▸ **Extracted information**:
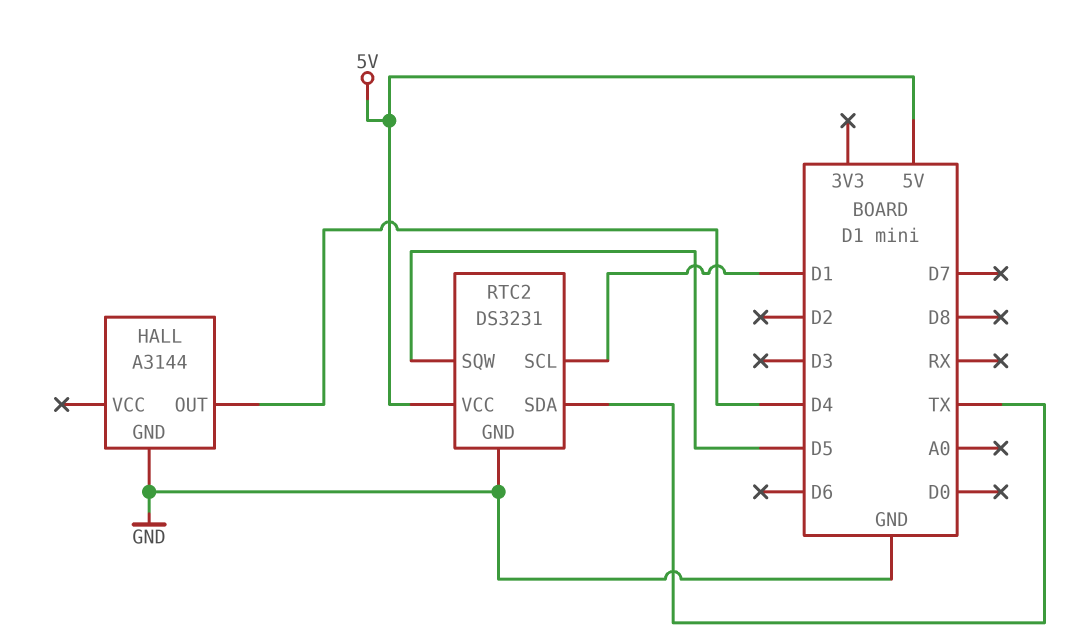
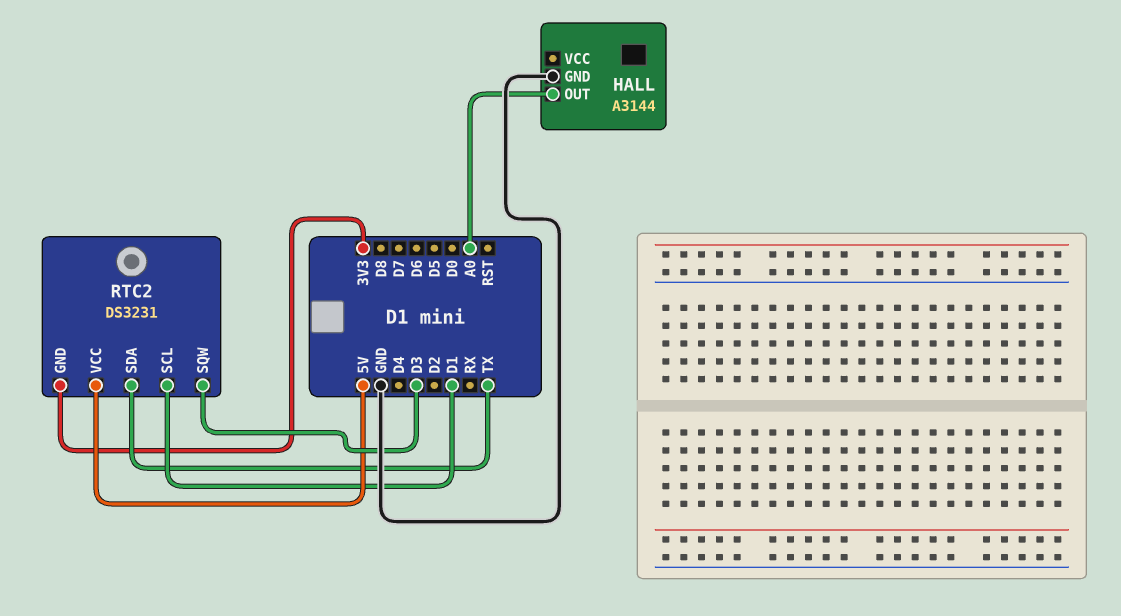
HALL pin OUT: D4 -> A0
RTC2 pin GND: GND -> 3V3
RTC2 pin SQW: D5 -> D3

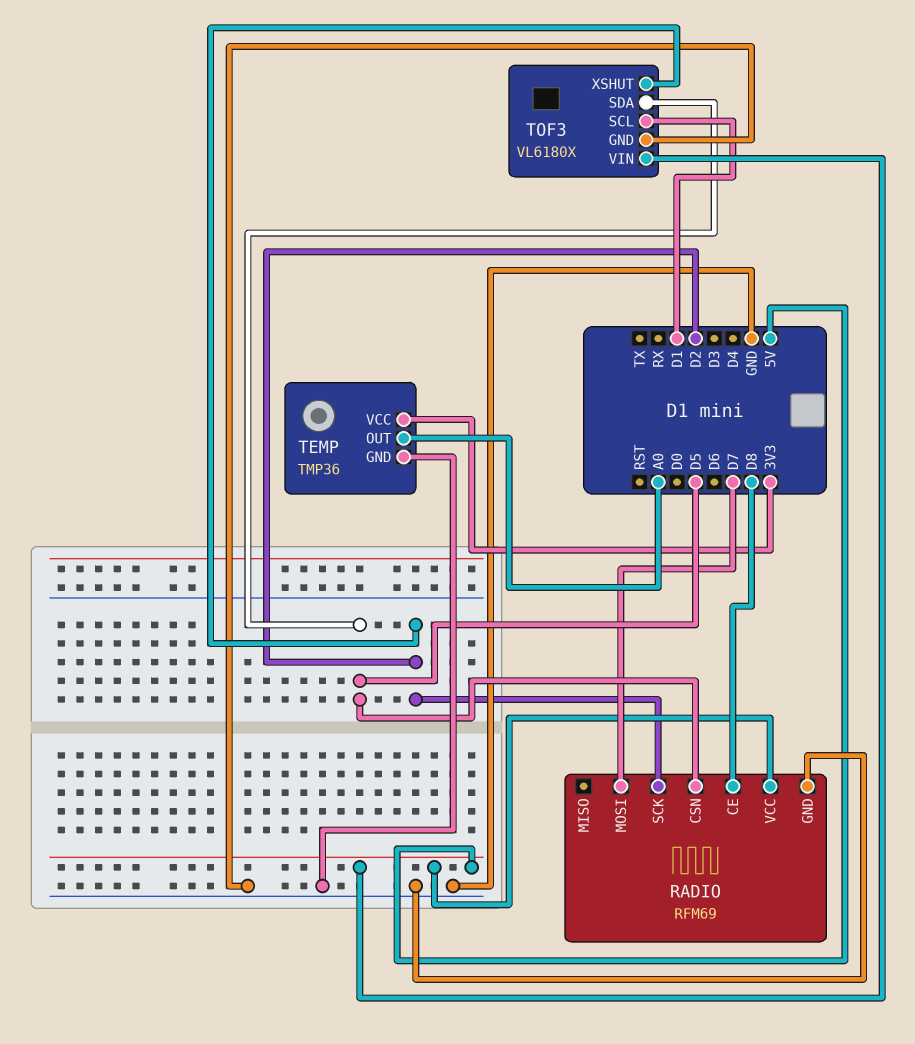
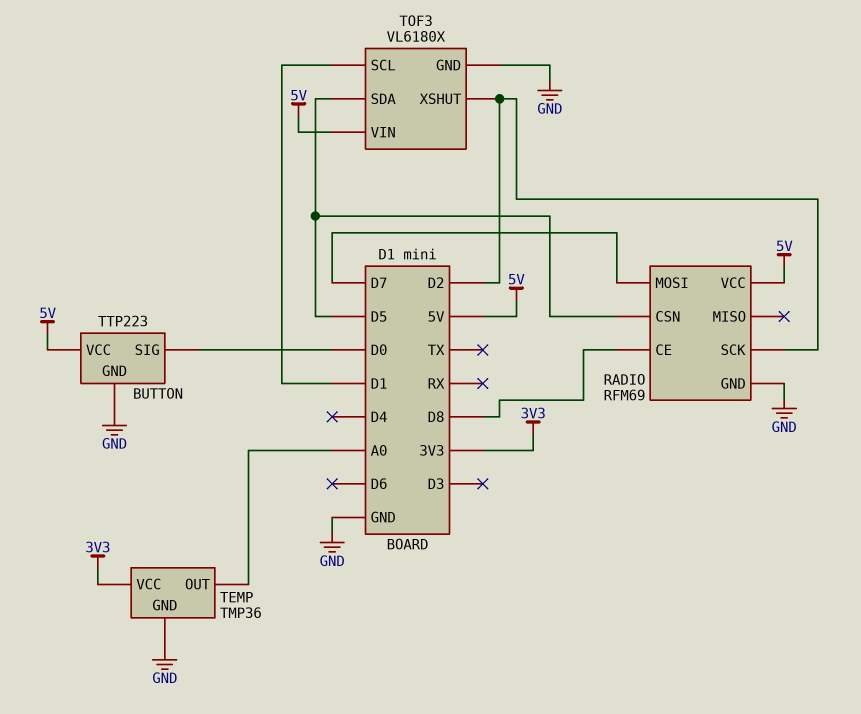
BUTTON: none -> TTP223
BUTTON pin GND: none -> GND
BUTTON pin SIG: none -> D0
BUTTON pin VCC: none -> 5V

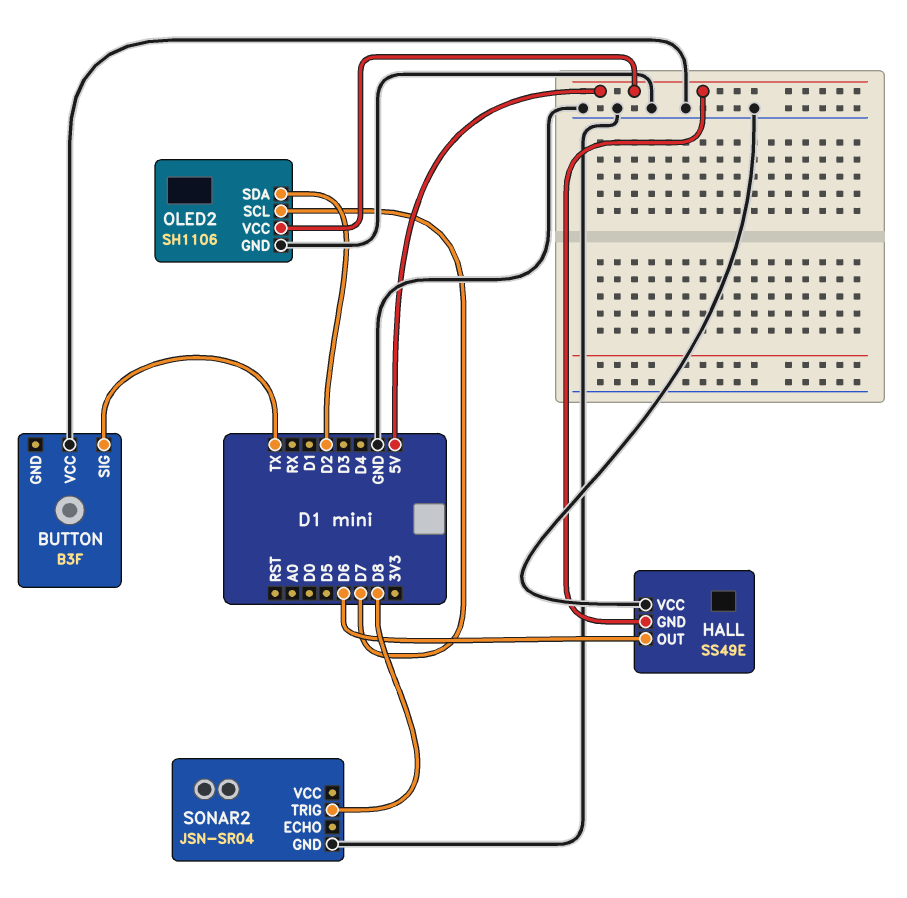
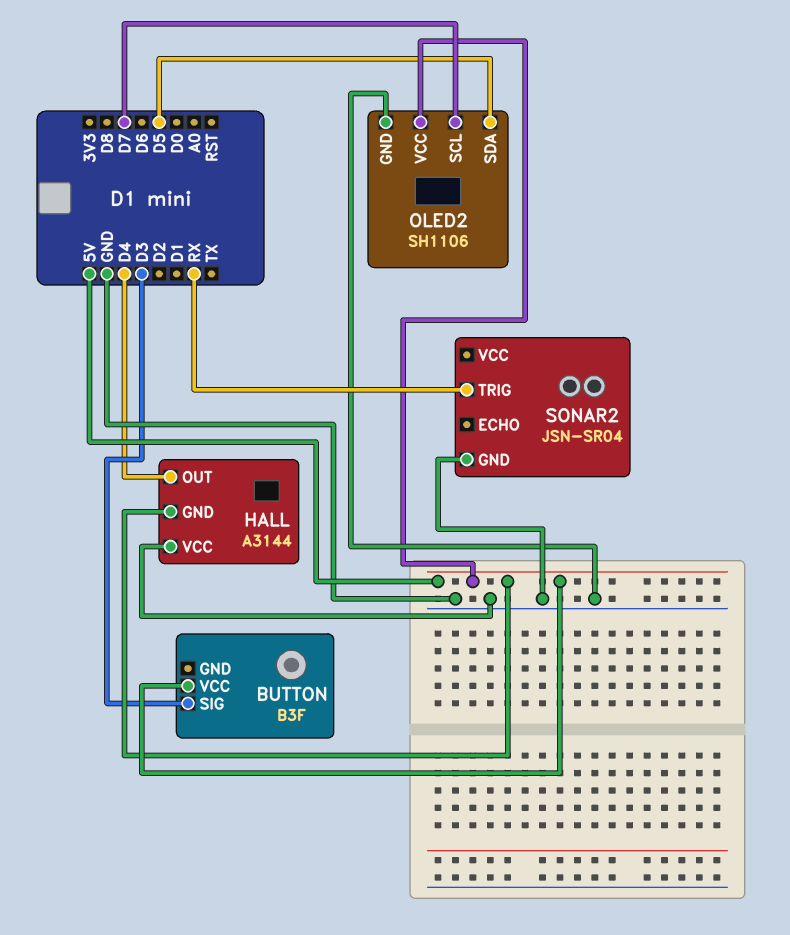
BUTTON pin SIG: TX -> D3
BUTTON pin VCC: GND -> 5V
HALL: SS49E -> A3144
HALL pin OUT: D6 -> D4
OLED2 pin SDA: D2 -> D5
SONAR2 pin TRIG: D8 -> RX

▸ **Work to complete**:
Restate the entries verbatim, without pictures.

▸ **Solution for this exercise**:
HALL pin OUT: D4 -> A0
RTC2 pin GND: GND -> 3V3
RTC2 pin SQW: D5 -> D3

BUTTON: none -> TTP223
BUTTON pin GND: none -> GND
BUTTON pin SIG: none -> D0
BUTTON pin VCC: none -> 5V

BUTTON pin SIG: TX -> D3
BUTTON pin VCC: GND -> 5V
HALL: SS49E -> A3144
HALL pin OUT: D6 -> D4
OLED2 pin SDA: D2 -> D5
SONAR2 pin TRIG: D8 -> RX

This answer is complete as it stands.